++++ DATA LISTING

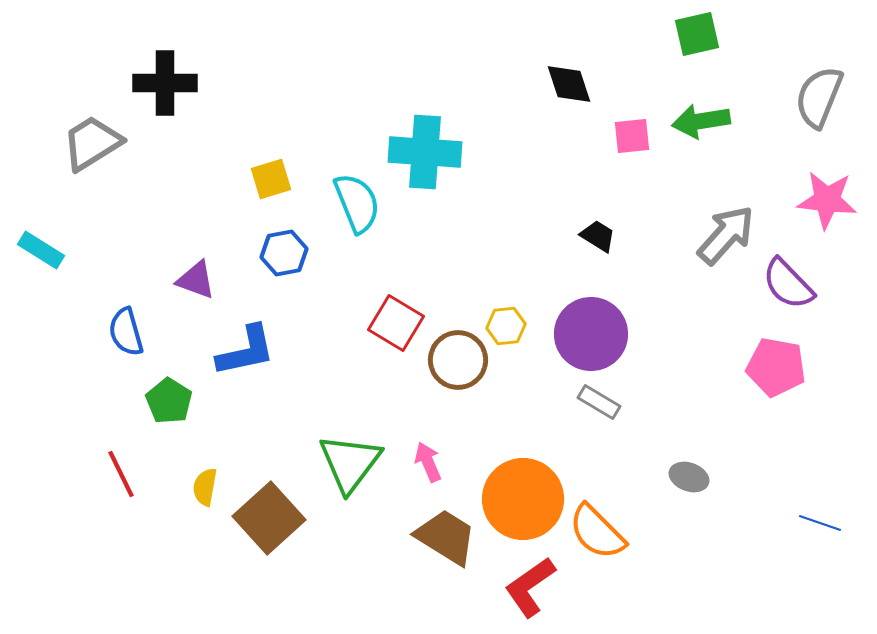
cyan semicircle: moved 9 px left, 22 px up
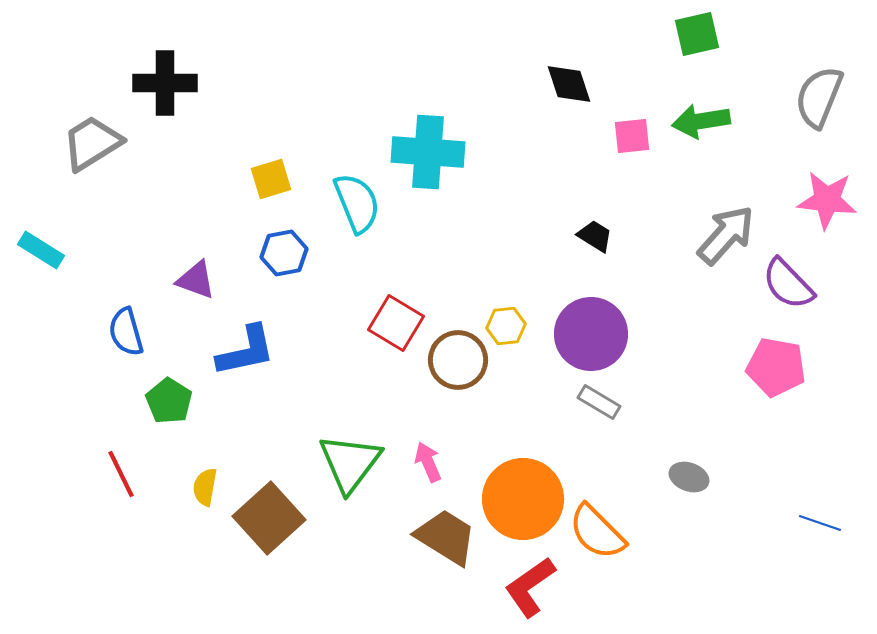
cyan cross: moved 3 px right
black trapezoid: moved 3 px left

++++++++
++++ DATA LISTING

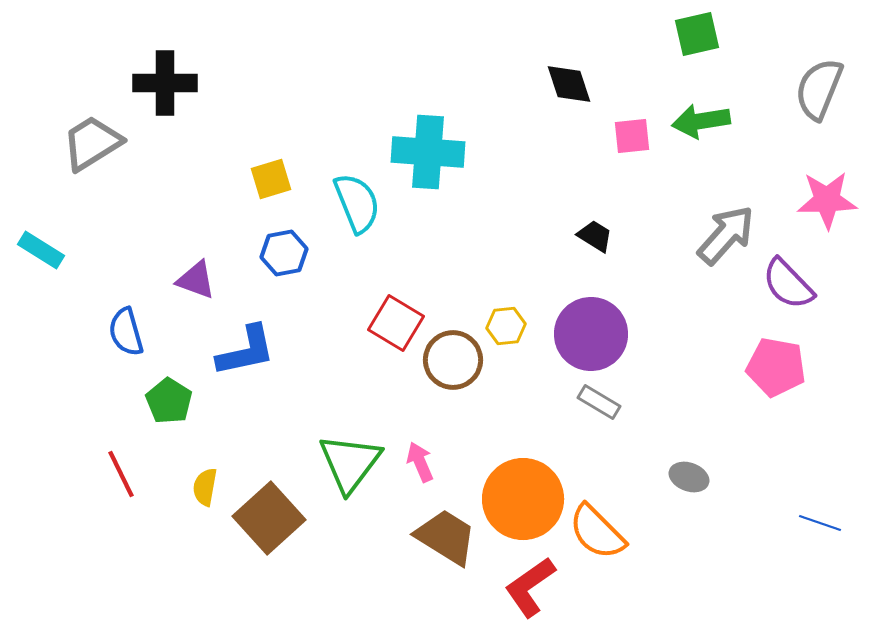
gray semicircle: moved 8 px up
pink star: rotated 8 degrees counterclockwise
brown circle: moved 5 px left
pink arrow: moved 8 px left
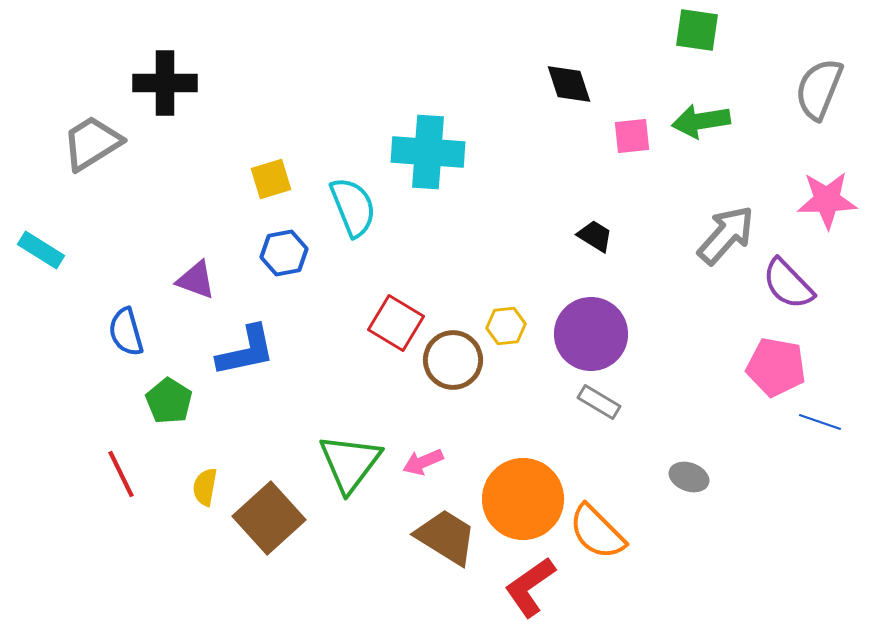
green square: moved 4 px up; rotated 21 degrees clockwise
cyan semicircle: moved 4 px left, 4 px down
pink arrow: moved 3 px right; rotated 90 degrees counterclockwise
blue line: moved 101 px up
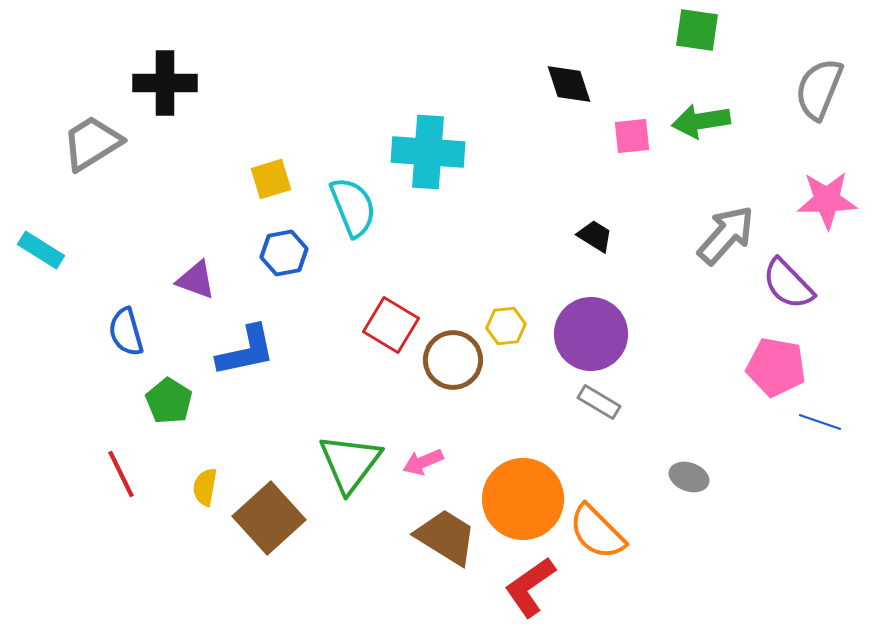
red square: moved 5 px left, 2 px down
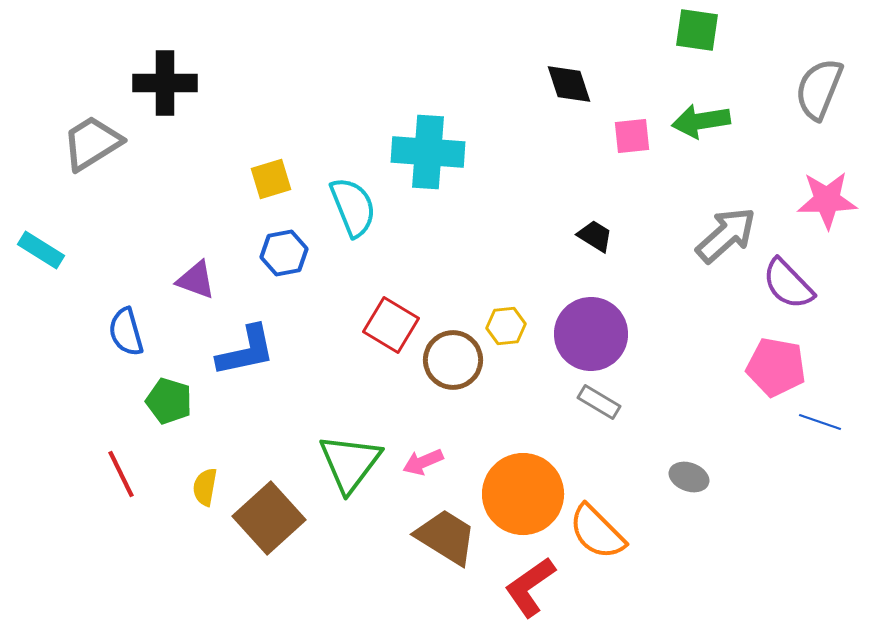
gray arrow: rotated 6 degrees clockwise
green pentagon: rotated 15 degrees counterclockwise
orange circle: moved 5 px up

++++++++

## GIVEN EXERCISE
Please transcribe the material from the line with "cyan cross: moved 3 px right" to the line with "black trapezoid: moved 3 px left", keeping every character as it stands.

## WRITTEN SOLUTION
cyan cross: moved 3 px right
black trapezoid: moved 3 px left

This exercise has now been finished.